───── Data listing
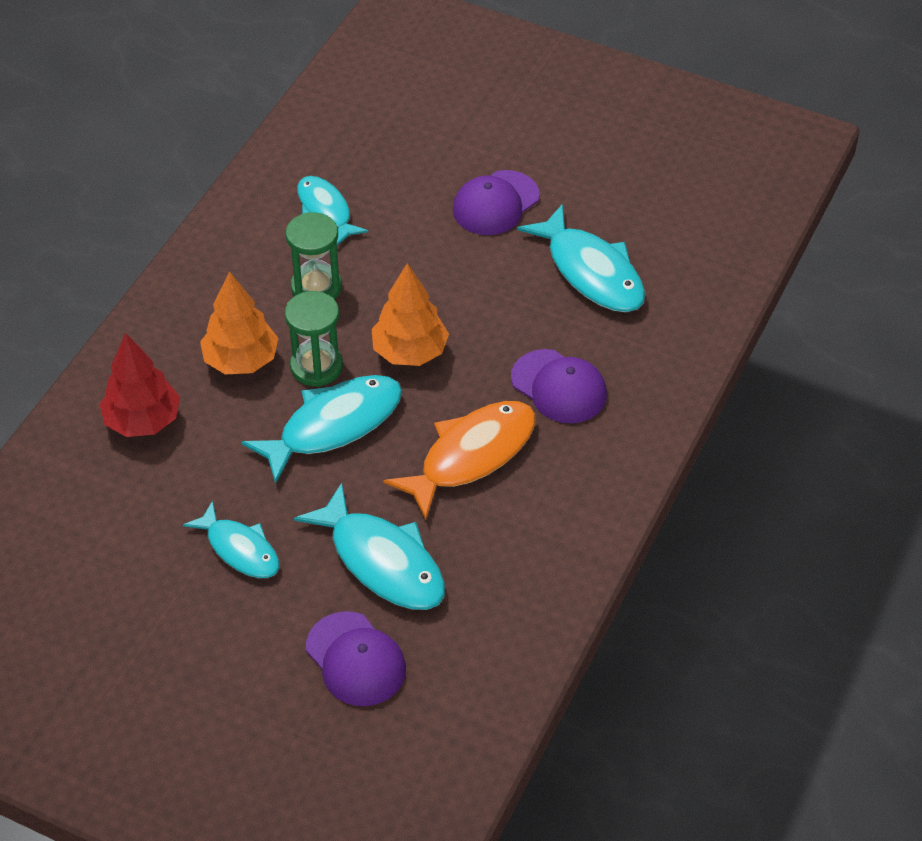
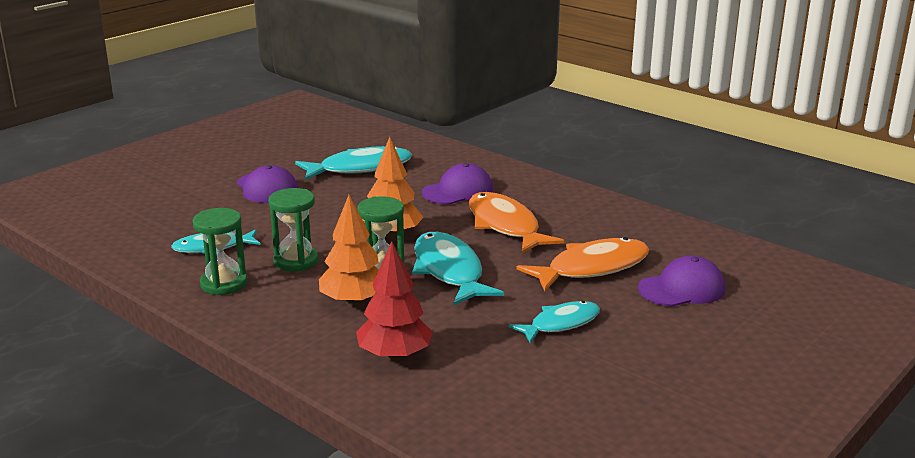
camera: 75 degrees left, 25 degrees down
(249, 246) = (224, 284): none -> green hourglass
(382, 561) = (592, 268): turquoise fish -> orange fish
──────────
───── Data listing
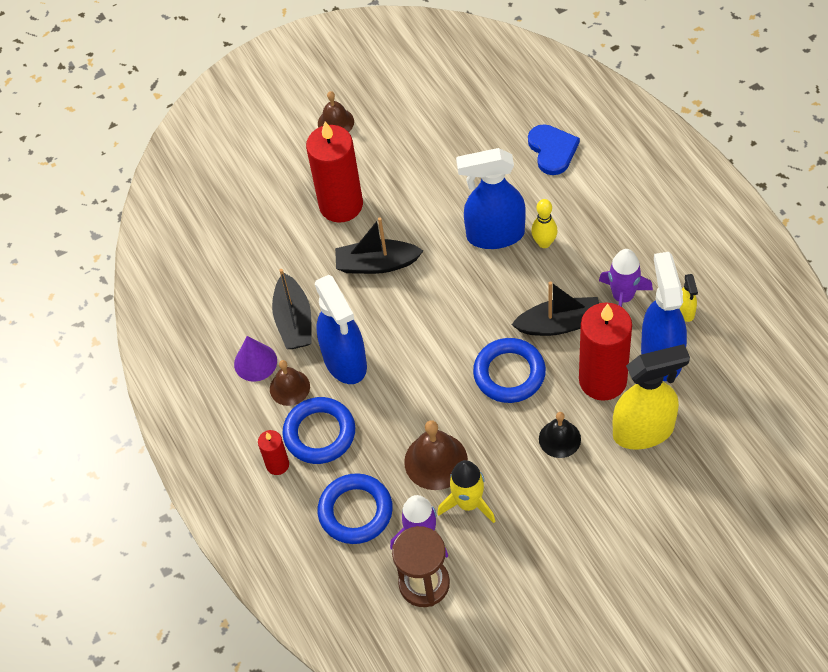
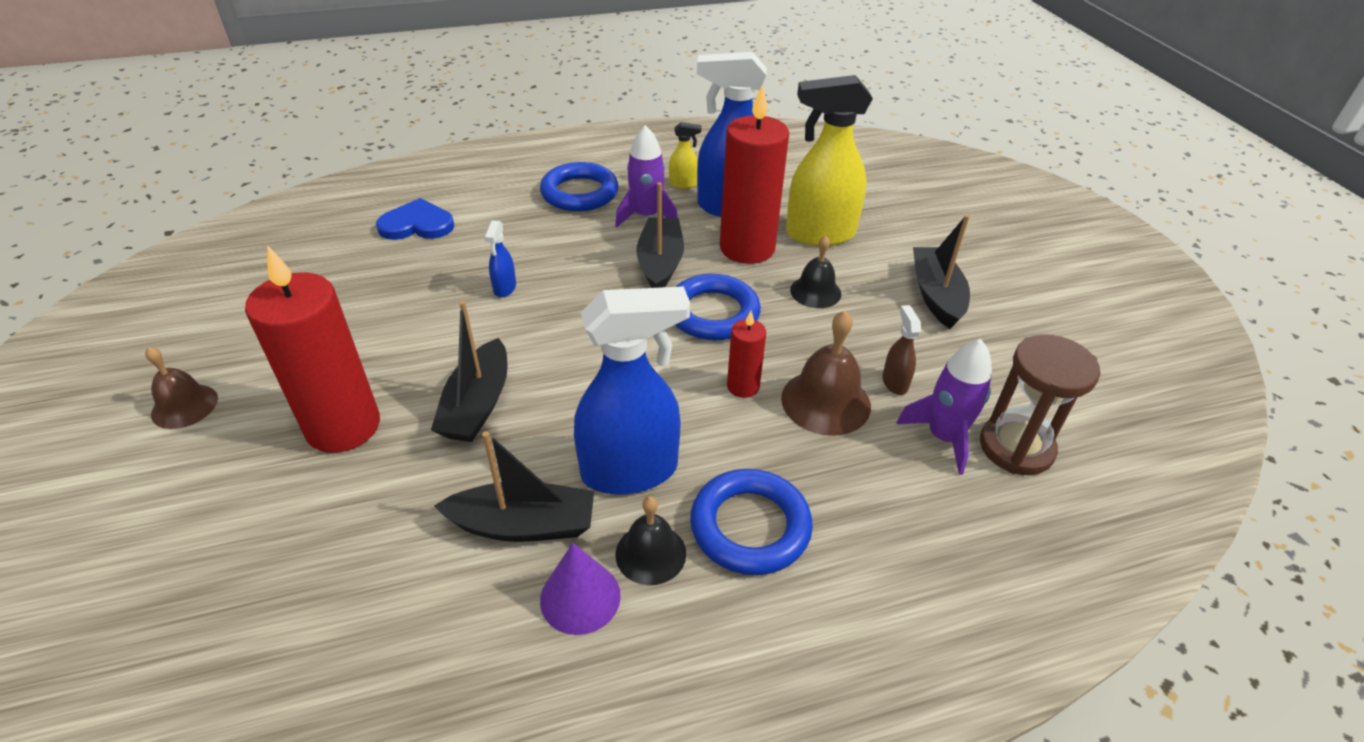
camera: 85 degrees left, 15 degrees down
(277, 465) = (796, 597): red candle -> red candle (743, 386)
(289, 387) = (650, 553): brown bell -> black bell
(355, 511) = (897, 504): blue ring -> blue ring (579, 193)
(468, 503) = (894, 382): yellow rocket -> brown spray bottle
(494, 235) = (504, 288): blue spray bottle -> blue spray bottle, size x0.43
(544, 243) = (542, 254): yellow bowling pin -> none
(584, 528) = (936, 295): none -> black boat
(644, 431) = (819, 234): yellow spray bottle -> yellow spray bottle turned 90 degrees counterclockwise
──────────
Could you give the number of lines in the entries that contain the string "degrees"? Only the number, please.

3